■ Exercise: Copy each line below as it stands, but skip any picture it contains.

■ Data for the task:
▼
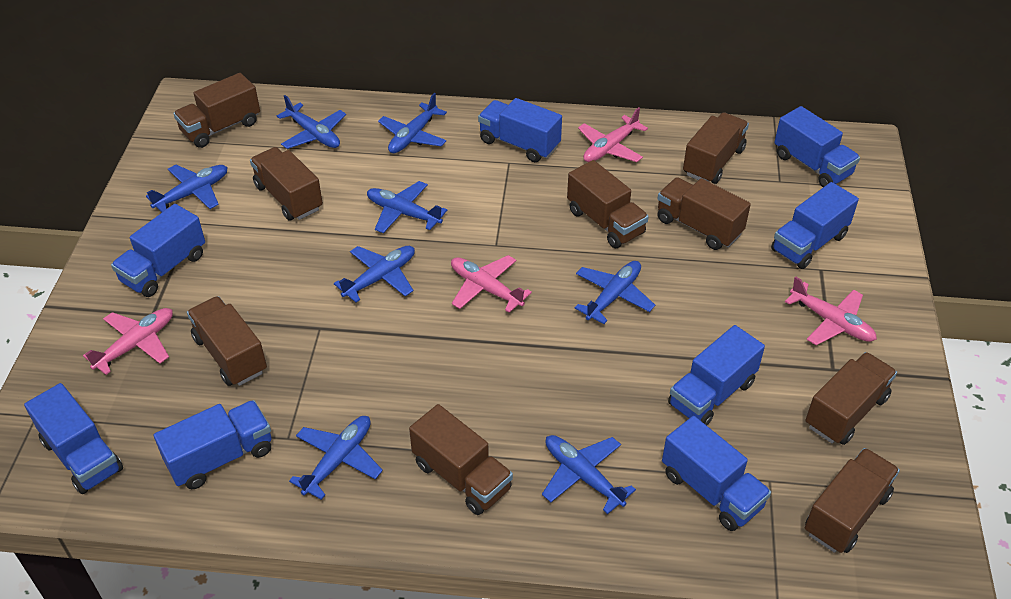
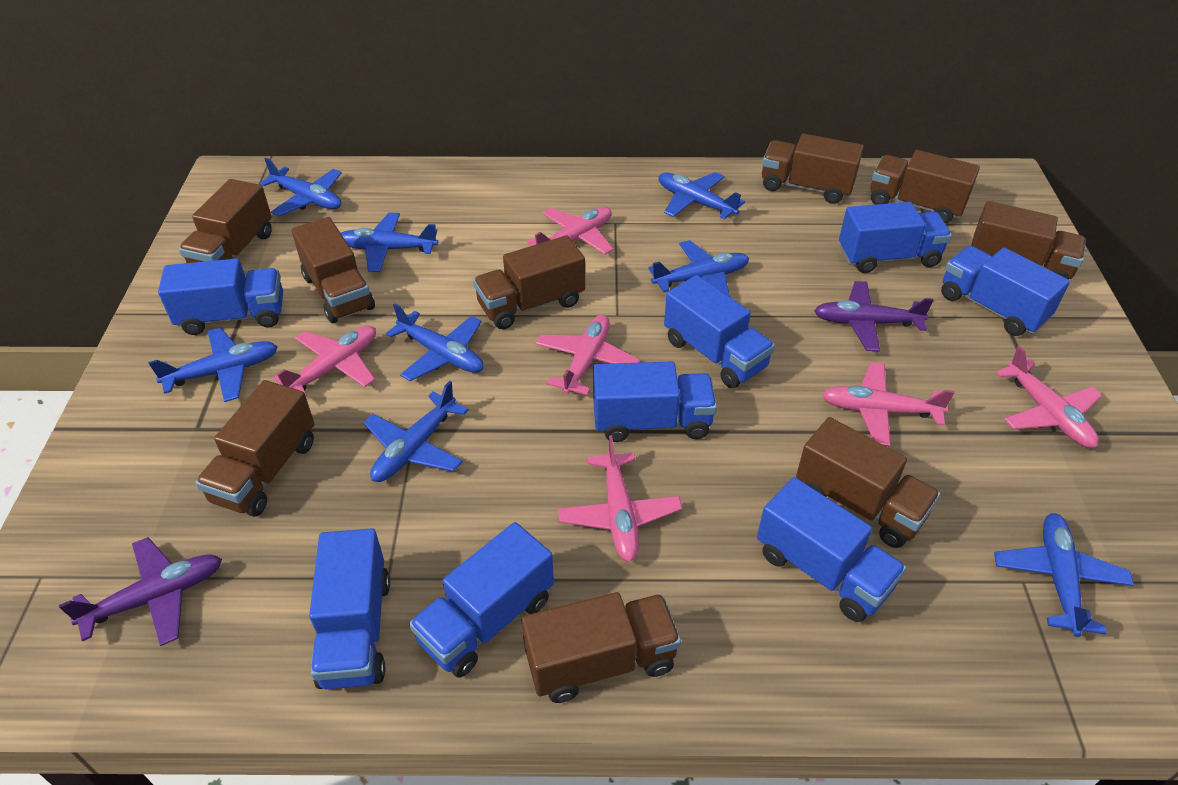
pink plane: 4 -> 6
purple plane: 0 -> 2

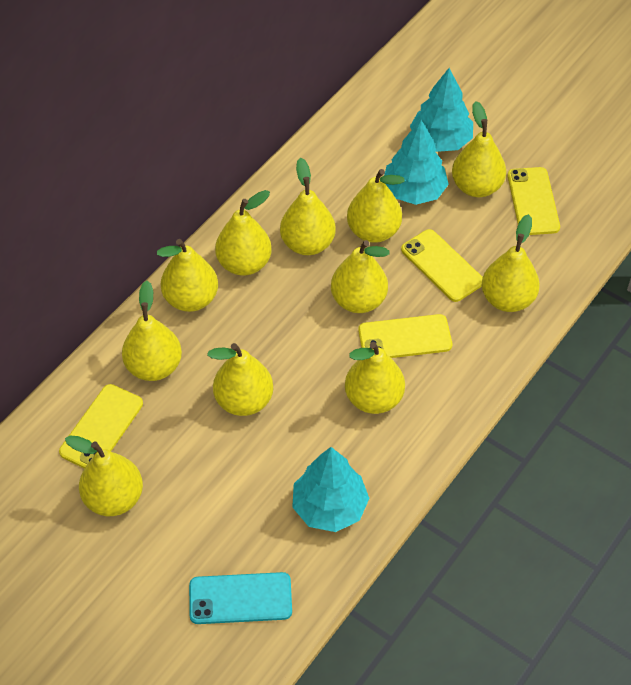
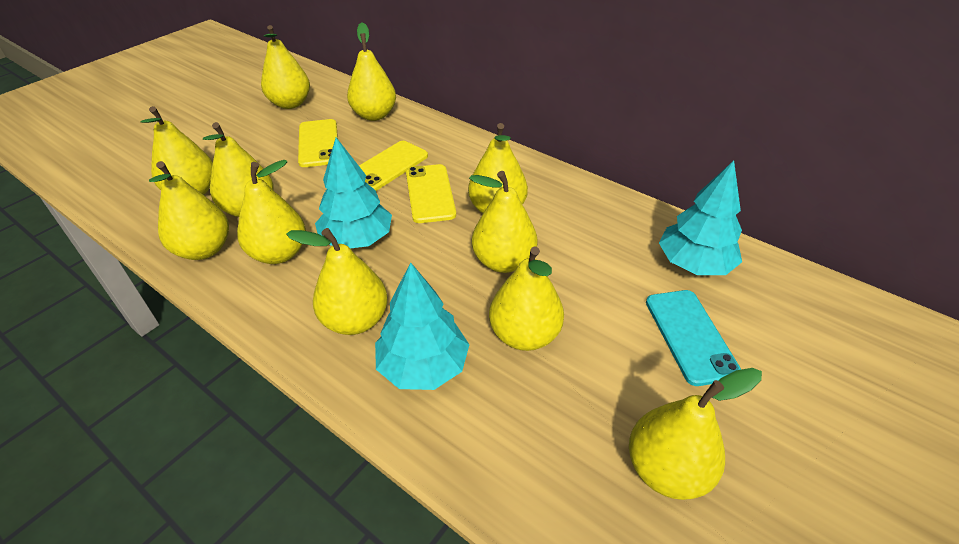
yellow phone: 4 -> 3

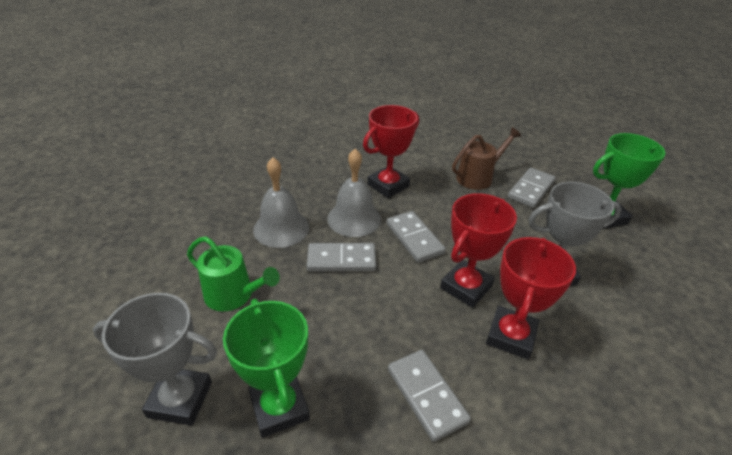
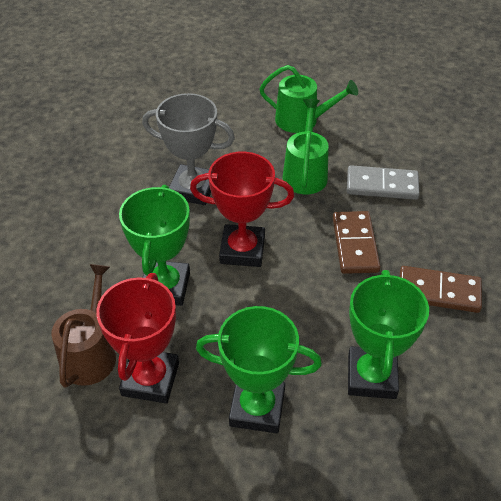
brown domino: 0 -> 2
green trophy: 2 -> 3
green watering can: 1 -> 2
grey bell: 2 -> 0
grey domino: 4 -> 1
grey trophy: 2 -> 1
red trophy: 3 -> 2

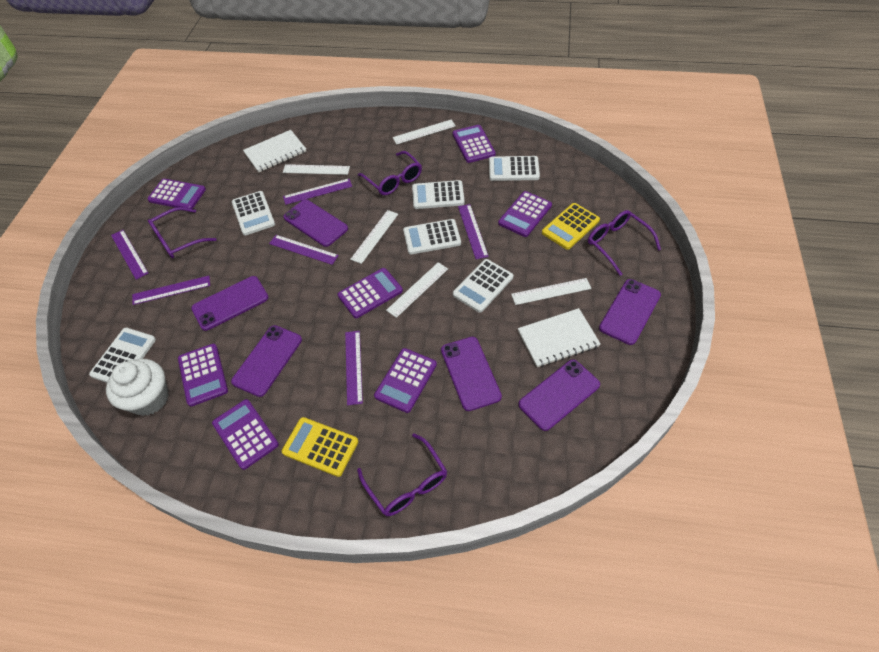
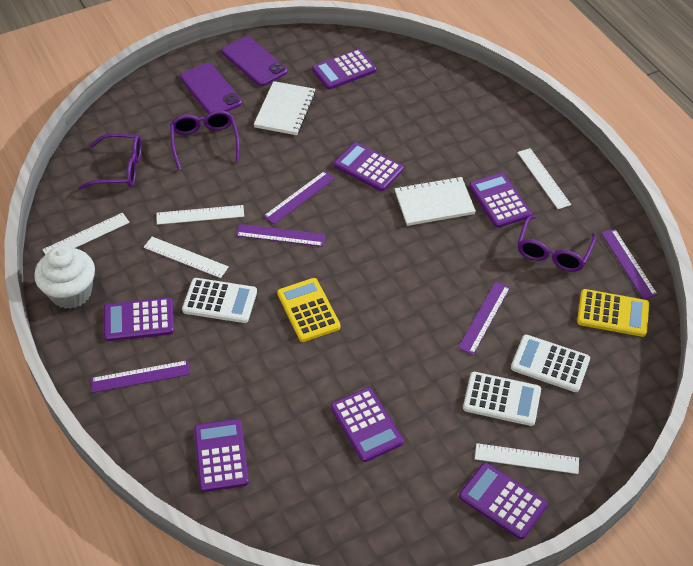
purple glasses: 4 -> 3
purple phone: 6 -> 2
purple ruler: 6 -> 5
white calculator: 6 -> 3

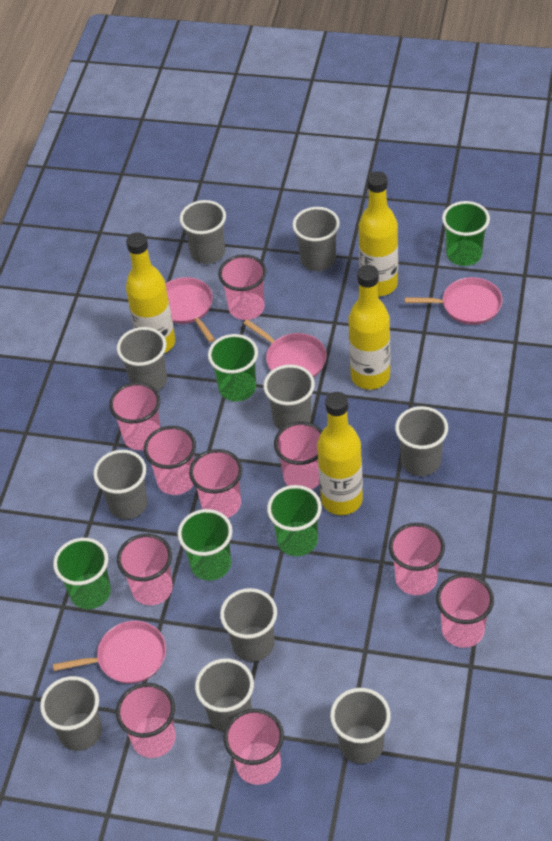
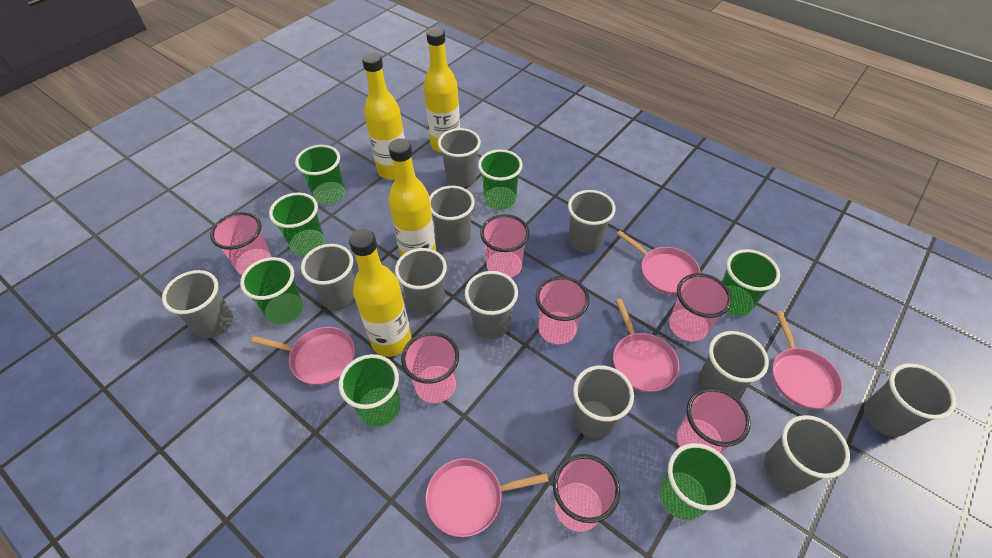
green cup: 5 -> 7
grey cup: 10 -> 11
pink cup: 10 -> 7
pink pan: 4 -> 5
▲
■ Response below:
pink plane: 4 -> 6
purple plane: 0 -> 2

yellow phone: 4 -> 3

brown domino: 0 -> 2
green trophy: 2 -> 3
green watering can: 1 -> 2
grey bell: 2 -> 0
grey domino: 4 -> 1
grey trophy: 2 -> 1
red trophy: 3 -> 2

purple glasses: 4 -> 3
purple phone: 6 -> 2
purple ruler: 6 -> 5
white calculator: 6 -> 3

green cup: 5 -> 7
grey cup: 10 -> 11
pink cup: 10 -> 7
pink pan: 4 -> 5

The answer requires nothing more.